(Stored data)
====

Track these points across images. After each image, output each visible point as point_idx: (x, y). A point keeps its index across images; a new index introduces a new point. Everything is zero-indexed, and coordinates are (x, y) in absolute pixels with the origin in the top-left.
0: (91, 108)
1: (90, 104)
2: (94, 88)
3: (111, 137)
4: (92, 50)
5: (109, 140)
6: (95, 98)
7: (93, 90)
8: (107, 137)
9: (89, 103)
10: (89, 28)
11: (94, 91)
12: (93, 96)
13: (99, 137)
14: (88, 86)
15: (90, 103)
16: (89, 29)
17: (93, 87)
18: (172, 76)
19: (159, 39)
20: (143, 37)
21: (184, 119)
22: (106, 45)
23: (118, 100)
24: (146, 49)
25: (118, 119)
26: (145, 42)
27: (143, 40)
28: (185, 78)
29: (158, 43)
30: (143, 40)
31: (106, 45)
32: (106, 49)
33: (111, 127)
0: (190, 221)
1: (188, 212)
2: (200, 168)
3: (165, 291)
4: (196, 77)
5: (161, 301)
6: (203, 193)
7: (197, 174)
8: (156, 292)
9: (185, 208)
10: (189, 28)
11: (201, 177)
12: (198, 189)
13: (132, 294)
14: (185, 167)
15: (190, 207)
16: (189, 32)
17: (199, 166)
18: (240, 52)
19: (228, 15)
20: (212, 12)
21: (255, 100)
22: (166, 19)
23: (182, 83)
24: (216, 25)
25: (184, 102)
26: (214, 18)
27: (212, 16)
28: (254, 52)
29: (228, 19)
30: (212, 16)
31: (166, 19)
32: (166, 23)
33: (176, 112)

====

_PROBLEM DETAILS_
Put every line of the items above into a Markdown table, leaving out any blank lines. Use a column named Row for the row number and a column named Line for the line itself.

_EXERCISE RESULT_
| Row | Line |
|---|---|
| 1 | Track these points across images. After each image, output each visible point as point_idx: (x, y). A point keeps its index across images; a new index introduces a new point. Everything is zero-indexed, and coordinates are (x, y) in absolute pixels with the origin in the top-left. |
| 2 | 0: (91, 108) |
| 3 | 1: (90, 104) |
| 4 | 2: (94, 88) |
| 5 | 3: (111, 137) |
| 6 | 4: (92, 50) |
| 7 | 5: (109, 140) |
| 8 | 6: (95, 98) |
| 9 | 7: (93, 90) |
| 10 | 8: (107, 137) |
| 11 | 9: (89, 103) |
| 12 | 10: (89, 28) |
| 13 | 11: (94, 91) |
| 14 | 12: (93, 96) |
| 15 | 13: (99, 137) |
| 16 | 14: (88, 86) |
| 17 | 15: (90, 103) |
| 18 | 16: (89, 29) |
| 19 | 17: (93, 87) |
| 20 | 18: (172, 76) |
| 21 | 19: (159, 39) |
| 22 | 20: (143, 37) |
| 23 | 21: (184, 119) |
| 24 | 22: (106, 45) |
| 25 | 23: (118, 100) |
| 26 | 24: (146, 49) |
| 27 | 25: (118, 119) |
| 28 | 26: (145, 42) |
| 29 | 27: (143, 40) |
| 30 | 28: (185, 78) |
| 31 | 29: (158, 43) |
| 32 | 30: (143, 40) |
| 33 | 31: (106, 45) |
| 34 | 32: (106, 49) |
| 35 | 33: (111, 127) |
| 36 | 0: (190, 221) |
| 37 | 1: (188, 212) |
| 38 | 2: (200, 168) |
| 39 | 3: (165, 291) |
| 40 | 4: (196, 77) |
| 41 | 5: (161, 301) |
| 42 | 6: (203, 193) |
| 43 | 7: (197, 174) |
| 44 | 8: (156, 292) |
| 45 | 9: (185, 208) |
| 46 | 10: (189, 28) |
| 47 | 11: (201, 177) |
| 48 | 12: (198, 189) |
| 49 | 13: (132, 294) |
| 50 | 14: (185, 167) |
| 51 | 15: (190, 207) |
| 52 | 16: (189, 32) |
| 53 | 17: (199, 166) |
| 54 | 18: (240, 52) |
| 55 | 19: (228, 15) |
| 56 | 20: (212, 12) |
| 57 | 21: (255, 100) |
| 58 | 22: (166, 19) |
| 59 | 23: (182, 83) |
| 60 | 24: (216, 25) |
| 61 | 25: (184, 102) |
| 62 | 26: (214, 18) |
| 63 | 27: (212, 16) |
| 64 | 28: (254, 52) |
| 65 | 29: (228, 19) |
| 66 | 30: (212, 16) |
| 67 | 31: (166, 19) |
| 68 | 32: (166, 23) |
| 69 | 33: (176, 112) |